(Data Opens)
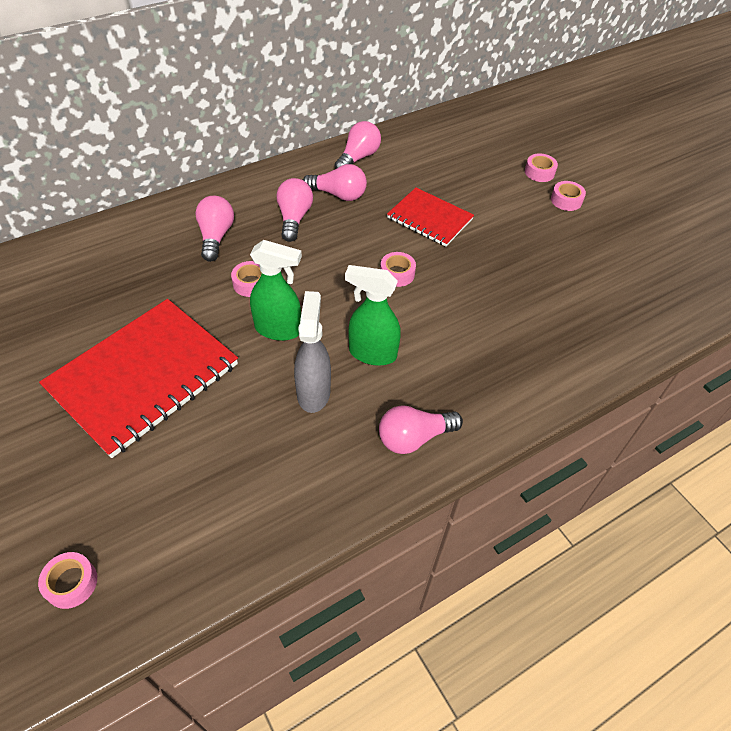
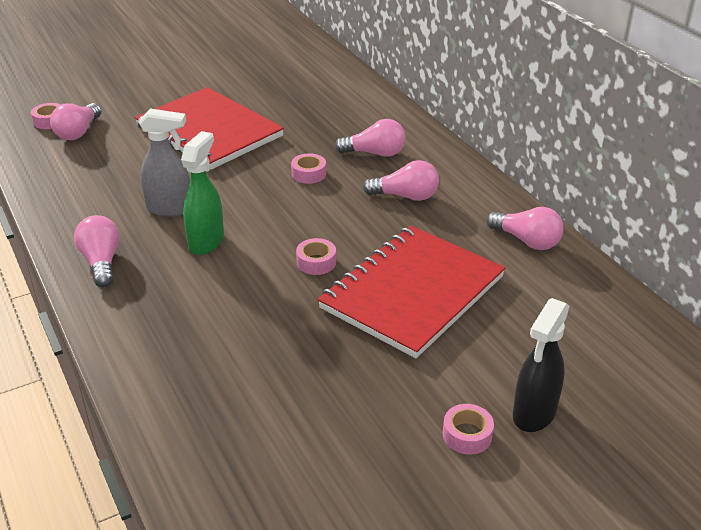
camera: 95 degrees right, 15 degrees down
(278, 329) = (247, 190): green spray bottle -> none
(338, 194) = (450, 225): pink light bulb -> pink light bulb (78, 132)
(429, 219) = (412, 292): red notebook -> red notebook, size x1.75
(539, 172) = (534, 414): pink tape -> black spray bottle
(Data Closes)
### What you are asked to do:
Your task is a word-for-word transcription of the entries, leaving out all pictures.

### Expected answer:
camera: 95 degrees right, 15 degrees down
(278, 329) = (247, 190): green spray bottle -> none
(338, 194) = (450, 225): pink light bulb -> pink light bulb (78, 132)
(429, 219) = (412, 292): red notebook -> red notebook, size x1.75
(539, 172) = (534, 414): pink tape -> black spray bottle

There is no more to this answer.